■ Provided information ■
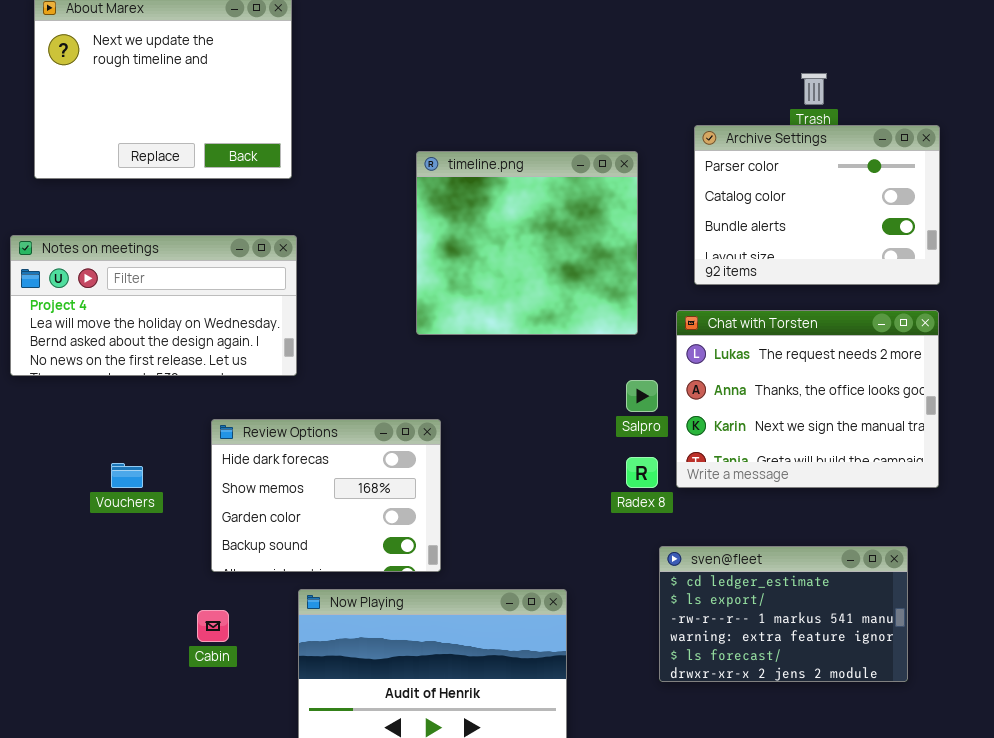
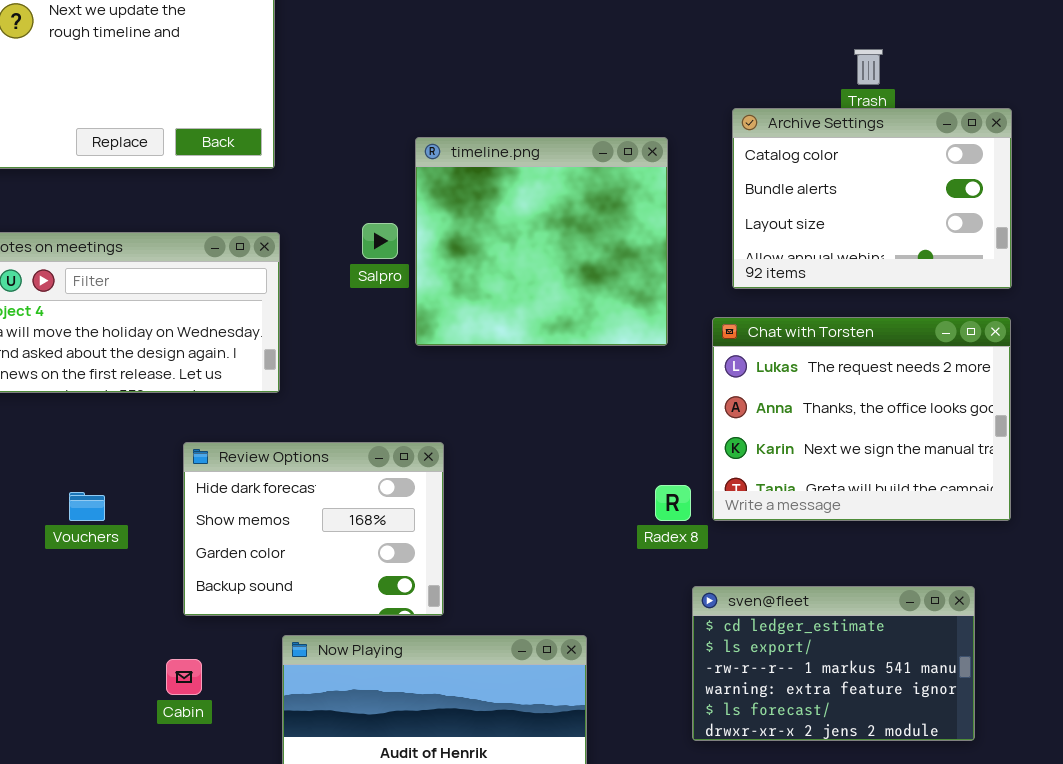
Archive Settings: [694,125,940,285] -> [732,108,1012,289], scrolled down 1 row
Salpro: [626,380,658,412] -> [362,223,398,259], moved

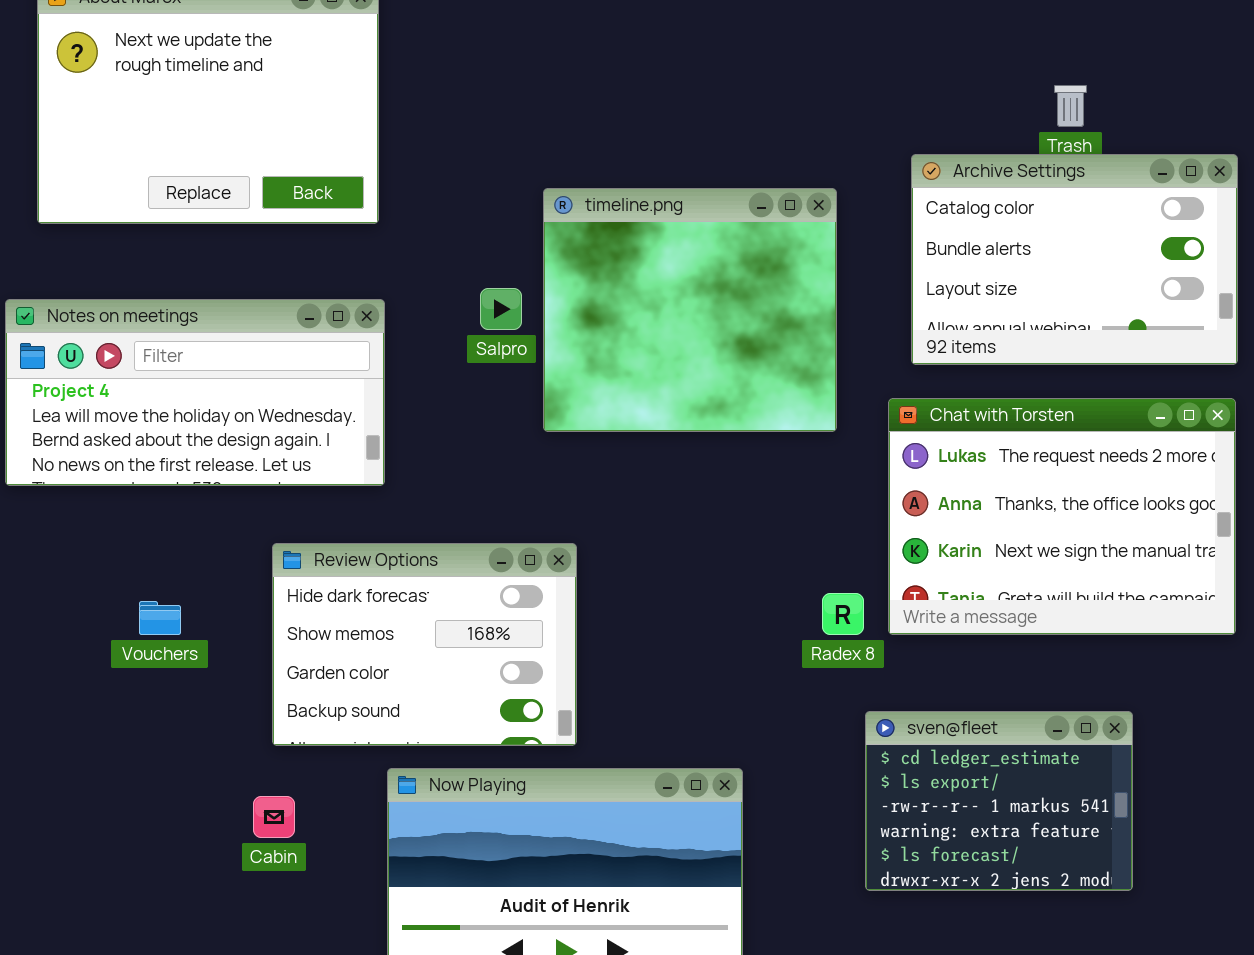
sven@fleet: [692,586,975,741] -> [865,711,1133,891], resized

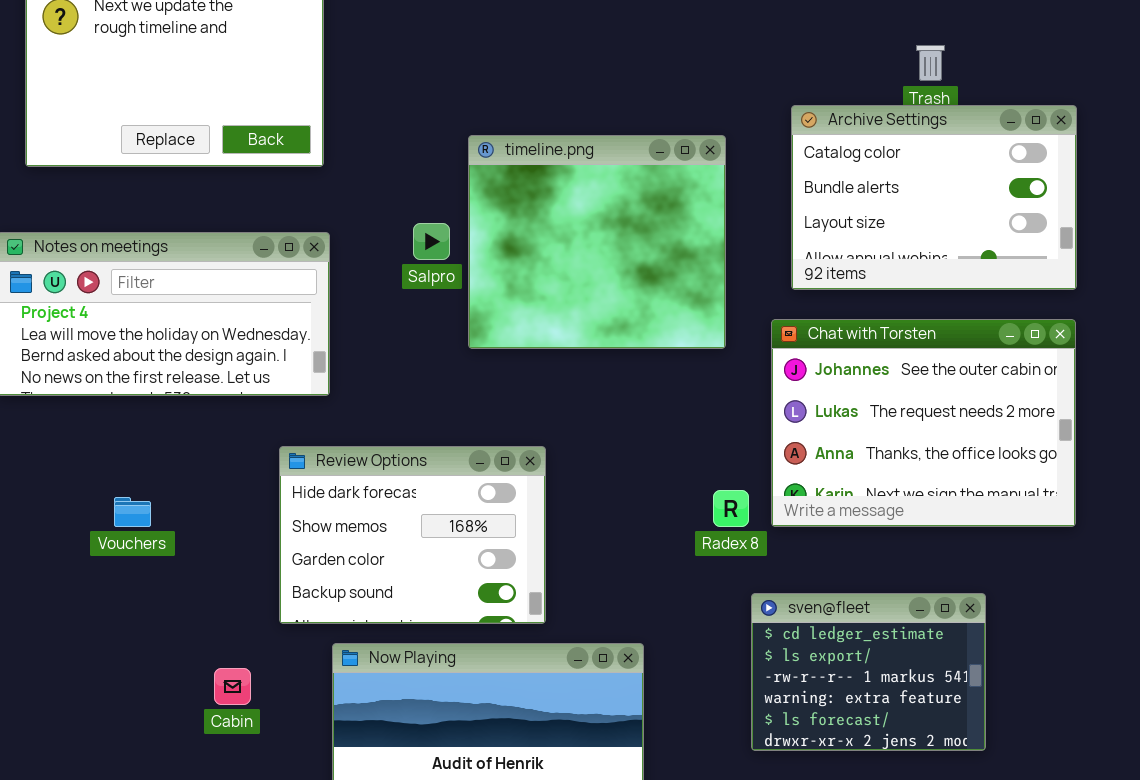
Chat with Torsten: [888,398,1236,635] -> [771,319,1076,527], scrolled up 1 row
Review Options: [272,543,577,746] -> [279,446,546,624], moved

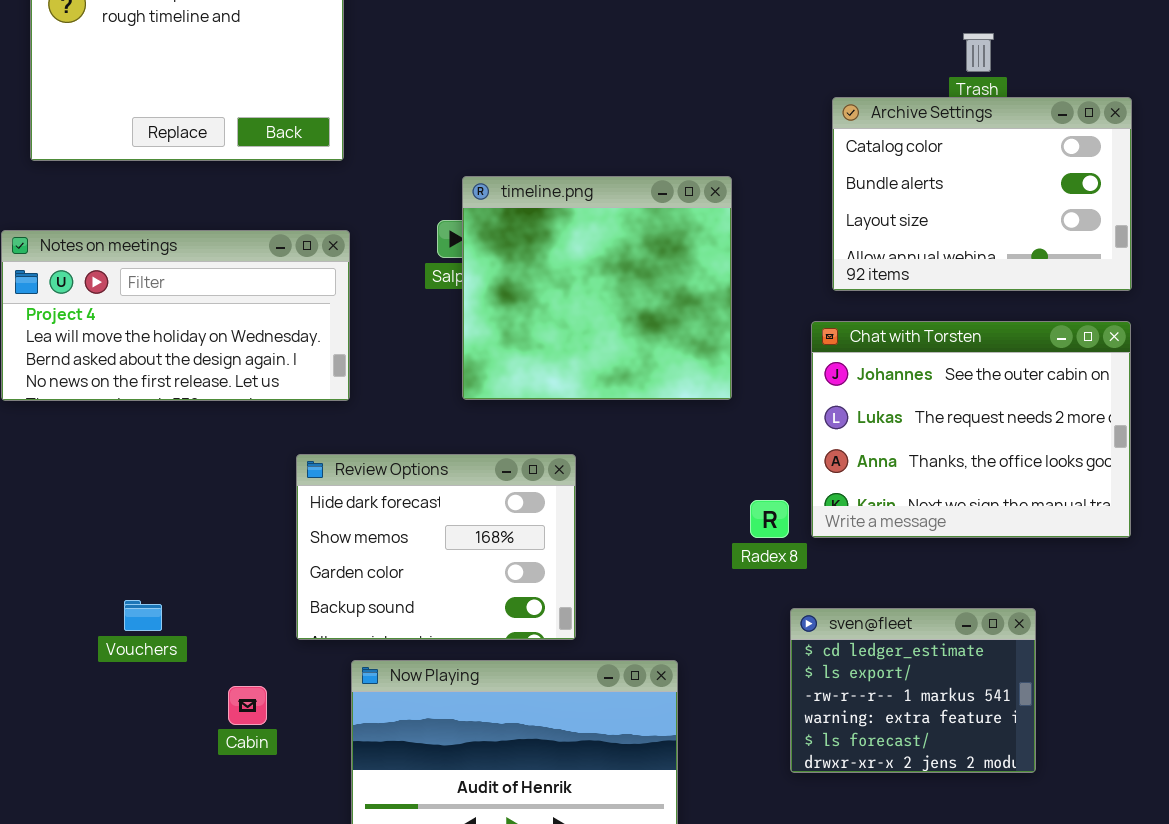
timeline.png: [468,135,726,349] -> [462,176,732,400], moved
Vouchers: [114,497,151,527] -> [124,600,162,631], moved

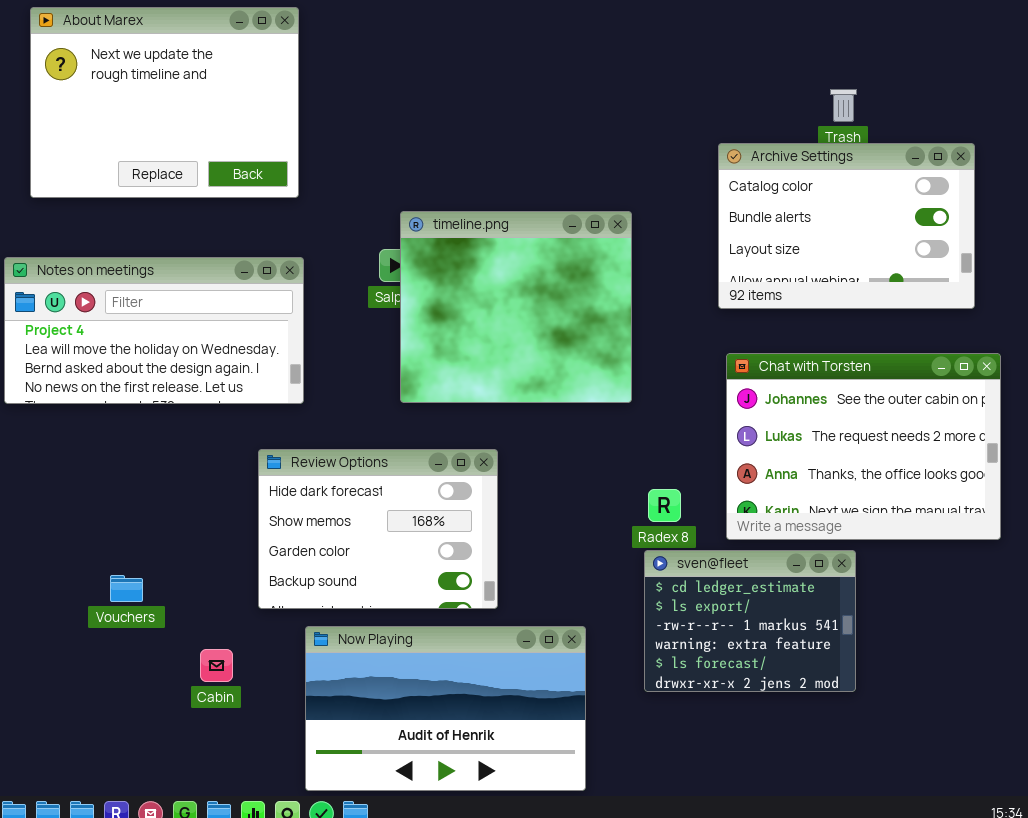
Chat with Torsten: [811,321,1131,538] -> [726,353,1001,540], moved
sven@fleet: [790,608,1036,773] -> [644,550,856,692], moved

■ Problem to solve ■
The data above should be restated exactly, with its images dropped.

■ Written solution ■
Archive Settings: [694,125,940,285] -> [732,108,1012,289], scrolled down 1 row
Salpro: [626,380,658,412] -> [362,223,398,259], moved

sven@fleet: [692,586,975,741] -> [865,711,1133,891], resized

Chat with Torsten: [888,398,1236,635] -> [771,319,1076,527], scrolled up 1 row
Review Options: [272,543,577,746] -> [279,446,546,624], moved

timeline.png: [468,135,726,349] -> [462,176,732,400], moved
Vouchers: [114,497,151,527] -> [124,600,162,631], moved

Chat with Torsten: [811,321,1131,538] -> [726,353,1001,540], moved
sven@fleet: [790,608,1036,773] -> [644,550,856,692], moved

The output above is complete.